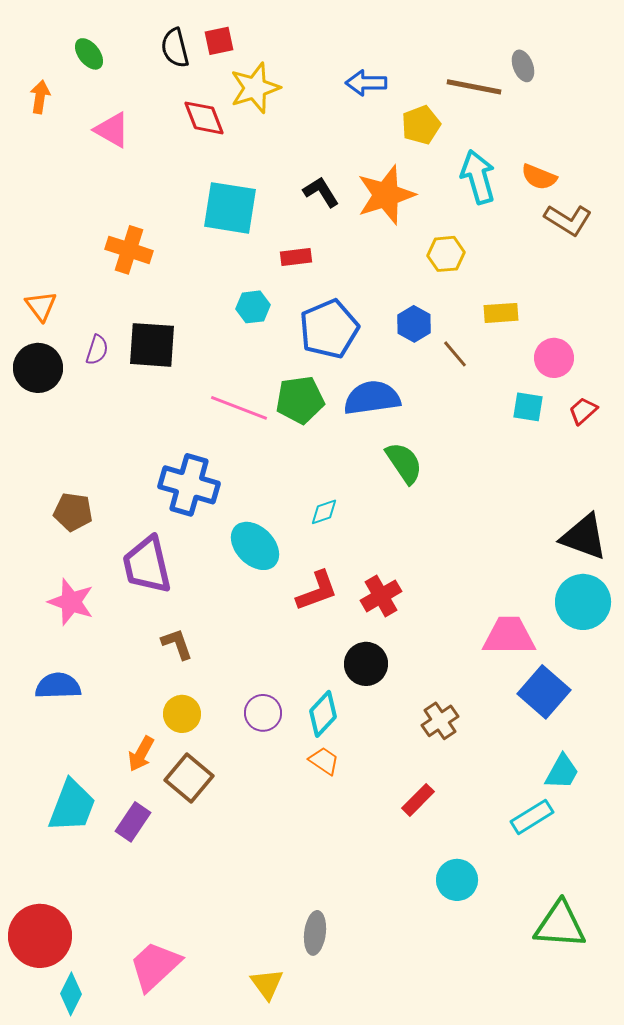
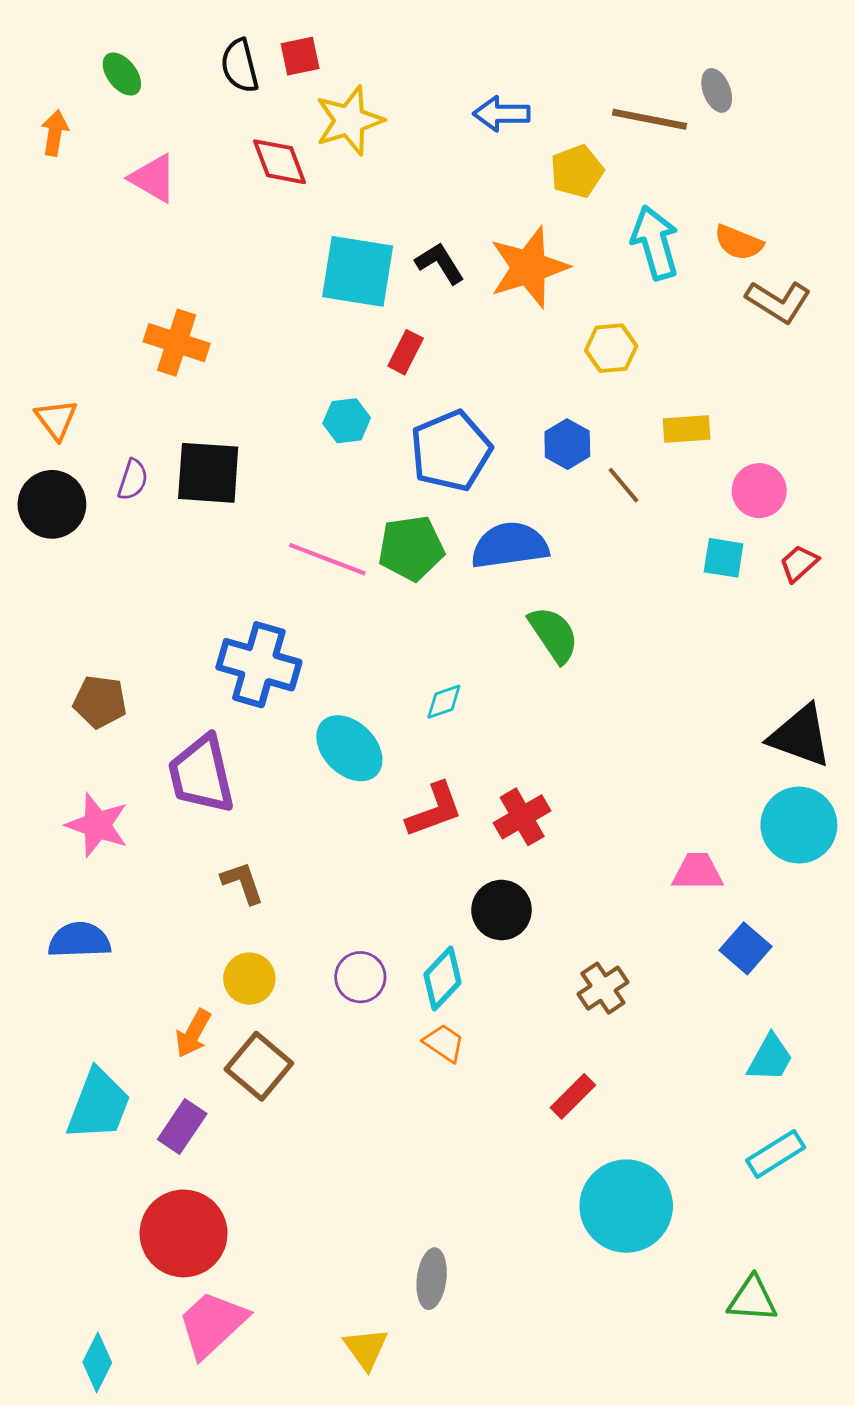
cyan square: (230, 208) -> (358, 271), moved
red rectangle: (296, 257) -> (406, 352), turned -56
pink trapezoid: (509, 636) -> (697, 872), size x0.7
blue square: (544, 692) -> (745, 948), size x0.7
cyan rectangle: (532, 817) -> (776, 1154), moved
cyan circle: (457, 880) -> (626, 1206), size x1.6
green triangle: (560, 925) -> (752, 1299), moved, size x0.7
red circle: (40, 936) -> (184, 1233), moved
_ _ _
When you reach an image, pass over it, and retype all other material exactly.

Finished task:
cyan square: (230, 208) -> (358, 271), moved
red rectangle: (296, 257) -> (406, 352), turned -56
pink trapezoid: (509, 636) -> (697, 872), size x0.7
blue square: (544, 692) -> (745, 948), size x0.7
cyan rectangle: (532, 817) -> (776, 1154), moved
cyan circle: (457, 880) -> (626, 1206), size x1.6
green triangle: (560, 925) -> (752, 1299), moved, size x0.7
red circle: (40, 936) -> (184, 1233), moved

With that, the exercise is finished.